- _RAW DATA_:
*** Block opens ***
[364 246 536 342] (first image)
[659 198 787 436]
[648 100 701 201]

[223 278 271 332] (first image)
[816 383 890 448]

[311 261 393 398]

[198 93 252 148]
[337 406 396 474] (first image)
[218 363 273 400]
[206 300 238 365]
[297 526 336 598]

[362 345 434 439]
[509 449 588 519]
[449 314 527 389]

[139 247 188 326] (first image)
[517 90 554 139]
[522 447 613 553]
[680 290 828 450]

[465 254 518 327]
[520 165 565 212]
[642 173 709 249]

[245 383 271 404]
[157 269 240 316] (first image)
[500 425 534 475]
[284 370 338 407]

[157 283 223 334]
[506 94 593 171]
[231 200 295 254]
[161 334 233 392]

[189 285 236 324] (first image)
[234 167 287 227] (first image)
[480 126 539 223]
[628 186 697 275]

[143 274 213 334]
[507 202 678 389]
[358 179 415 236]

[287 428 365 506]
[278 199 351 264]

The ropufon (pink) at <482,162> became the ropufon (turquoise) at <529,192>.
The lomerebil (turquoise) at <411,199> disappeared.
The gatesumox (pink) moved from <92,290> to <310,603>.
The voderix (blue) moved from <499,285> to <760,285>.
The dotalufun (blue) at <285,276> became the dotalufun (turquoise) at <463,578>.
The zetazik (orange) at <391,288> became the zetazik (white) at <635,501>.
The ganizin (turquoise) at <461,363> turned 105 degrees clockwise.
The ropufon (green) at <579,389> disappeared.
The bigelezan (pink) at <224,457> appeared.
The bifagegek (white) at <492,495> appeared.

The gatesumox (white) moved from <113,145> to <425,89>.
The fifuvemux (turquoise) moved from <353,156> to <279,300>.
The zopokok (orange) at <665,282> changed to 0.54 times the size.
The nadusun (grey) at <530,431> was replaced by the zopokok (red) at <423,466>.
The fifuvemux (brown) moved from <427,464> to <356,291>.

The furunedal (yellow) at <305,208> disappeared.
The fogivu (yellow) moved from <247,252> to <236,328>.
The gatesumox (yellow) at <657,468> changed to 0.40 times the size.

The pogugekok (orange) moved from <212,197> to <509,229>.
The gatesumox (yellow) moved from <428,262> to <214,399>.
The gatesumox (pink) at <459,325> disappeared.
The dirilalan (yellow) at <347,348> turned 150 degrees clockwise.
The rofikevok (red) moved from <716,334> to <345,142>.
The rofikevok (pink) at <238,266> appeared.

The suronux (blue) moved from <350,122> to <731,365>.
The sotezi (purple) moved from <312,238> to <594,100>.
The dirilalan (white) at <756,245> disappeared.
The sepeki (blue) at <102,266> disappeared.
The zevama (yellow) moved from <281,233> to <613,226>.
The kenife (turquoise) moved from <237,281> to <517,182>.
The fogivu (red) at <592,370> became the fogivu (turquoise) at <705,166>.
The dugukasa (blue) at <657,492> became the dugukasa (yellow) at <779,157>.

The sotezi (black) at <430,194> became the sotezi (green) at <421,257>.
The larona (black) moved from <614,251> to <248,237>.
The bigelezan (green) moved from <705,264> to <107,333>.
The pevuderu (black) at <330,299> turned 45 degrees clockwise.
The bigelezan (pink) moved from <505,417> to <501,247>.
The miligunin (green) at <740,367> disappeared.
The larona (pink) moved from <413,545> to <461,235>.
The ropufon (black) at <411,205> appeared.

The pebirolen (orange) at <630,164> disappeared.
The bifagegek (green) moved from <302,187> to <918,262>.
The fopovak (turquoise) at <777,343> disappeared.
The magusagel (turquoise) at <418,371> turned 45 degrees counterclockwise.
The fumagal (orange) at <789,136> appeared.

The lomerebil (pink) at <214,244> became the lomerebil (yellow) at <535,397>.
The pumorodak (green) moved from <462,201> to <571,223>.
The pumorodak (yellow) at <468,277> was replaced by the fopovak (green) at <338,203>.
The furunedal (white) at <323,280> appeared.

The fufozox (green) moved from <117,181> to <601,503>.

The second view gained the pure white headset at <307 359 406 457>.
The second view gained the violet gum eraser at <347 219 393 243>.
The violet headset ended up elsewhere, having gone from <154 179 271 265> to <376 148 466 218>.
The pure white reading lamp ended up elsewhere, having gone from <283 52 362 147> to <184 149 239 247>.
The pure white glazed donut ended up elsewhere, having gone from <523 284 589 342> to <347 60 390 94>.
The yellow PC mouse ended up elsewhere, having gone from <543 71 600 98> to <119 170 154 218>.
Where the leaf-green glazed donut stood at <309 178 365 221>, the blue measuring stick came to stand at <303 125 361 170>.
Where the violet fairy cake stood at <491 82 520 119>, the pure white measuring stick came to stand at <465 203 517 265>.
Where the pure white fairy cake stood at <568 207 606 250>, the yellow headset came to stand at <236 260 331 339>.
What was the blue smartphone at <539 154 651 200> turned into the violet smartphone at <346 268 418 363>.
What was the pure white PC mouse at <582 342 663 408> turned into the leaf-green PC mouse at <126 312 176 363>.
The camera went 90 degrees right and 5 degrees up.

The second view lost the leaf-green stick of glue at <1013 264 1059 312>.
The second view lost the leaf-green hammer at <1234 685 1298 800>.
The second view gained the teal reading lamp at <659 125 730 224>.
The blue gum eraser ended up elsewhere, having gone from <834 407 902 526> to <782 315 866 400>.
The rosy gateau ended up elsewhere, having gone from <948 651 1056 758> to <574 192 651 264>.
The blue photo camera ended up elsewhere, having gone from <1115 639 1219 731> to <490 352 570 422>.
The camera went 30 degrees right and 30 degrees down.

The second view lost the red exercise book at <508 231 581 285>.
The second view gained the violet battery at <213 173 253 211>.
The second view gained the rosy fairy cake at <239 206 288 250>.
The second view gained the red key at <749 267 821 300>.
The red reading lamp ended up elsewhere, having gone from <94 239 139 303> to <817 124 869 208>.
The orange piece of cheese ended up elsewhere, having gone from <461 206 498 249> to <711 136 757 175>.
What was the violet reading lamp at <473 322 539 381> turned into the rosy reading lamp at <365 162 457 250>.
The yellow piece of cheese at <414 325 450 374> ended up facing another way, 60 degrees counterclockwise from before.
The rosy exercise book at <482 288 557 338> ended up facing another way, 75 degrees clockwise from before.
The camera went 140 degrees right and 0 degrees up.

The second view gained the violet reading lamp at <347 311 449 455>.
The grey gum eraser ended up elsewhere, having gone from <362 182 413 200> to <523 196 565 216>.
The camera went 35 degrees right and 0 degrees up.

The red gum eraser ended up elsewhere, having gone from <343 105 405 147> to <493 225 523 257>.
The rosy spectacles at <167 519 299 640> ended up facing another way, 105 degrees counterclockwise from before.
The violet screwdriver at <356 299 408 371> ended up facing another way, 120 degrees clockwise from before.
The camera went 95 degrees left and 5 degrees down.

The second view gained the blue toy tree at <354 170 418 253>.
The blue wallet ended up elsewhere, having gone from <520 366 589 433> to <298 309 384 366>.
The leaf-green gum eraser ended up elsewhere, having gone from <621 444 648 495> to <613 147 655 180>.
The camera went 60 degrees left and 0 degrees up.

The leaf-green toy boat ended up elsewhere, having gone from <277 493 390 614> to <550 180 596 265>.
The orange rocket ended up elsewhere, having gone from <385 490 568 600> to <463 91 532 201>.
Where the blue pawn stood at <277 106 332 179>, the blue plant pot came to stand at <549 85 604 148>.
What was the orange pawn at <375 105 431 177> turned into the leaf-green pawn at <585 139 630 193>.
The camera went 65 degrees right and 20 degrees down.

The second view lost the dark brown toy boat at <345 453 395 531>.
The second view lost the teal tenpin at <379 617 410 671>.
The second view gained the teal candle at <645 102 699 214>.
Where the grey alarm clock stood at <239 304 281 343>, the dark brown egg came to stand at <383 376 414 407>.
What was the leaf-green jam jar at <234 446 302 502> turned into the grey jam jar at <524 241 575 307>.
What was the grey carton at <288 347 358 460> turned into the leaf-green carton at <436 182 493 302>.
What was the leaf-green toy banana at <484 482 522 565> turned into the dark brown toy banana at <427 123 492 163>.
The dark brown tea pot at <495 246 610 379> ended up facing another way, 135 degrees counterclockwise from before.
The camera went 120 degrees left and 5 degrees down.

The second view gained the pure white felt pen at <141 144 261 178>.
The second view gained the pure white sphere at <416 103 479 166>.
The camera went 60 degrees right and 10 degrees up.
*** Block closes ***
- _INSTRUCTIONS FOR THE TASK_:
Reproduce the entries above exactly, but only the lines between the line holding "The ropufon (pink)" and the line holding "The dotalufun (blue)", inclusive.

- _ANSWER SECTION_:
The ropufon (pink) at <482,162> became the ropufon (turquoise) at <529,192>.
The lomerebil (turquoise) at <411,199> disappeared.
The gatesumox (pink) moved from <92,290> to <310,603>.
The voderix (blue) moved from <499,285> to <760,285>.
The dotalufun (blue) at <285,276> became the dotalufun (turquoise) at <463,578>.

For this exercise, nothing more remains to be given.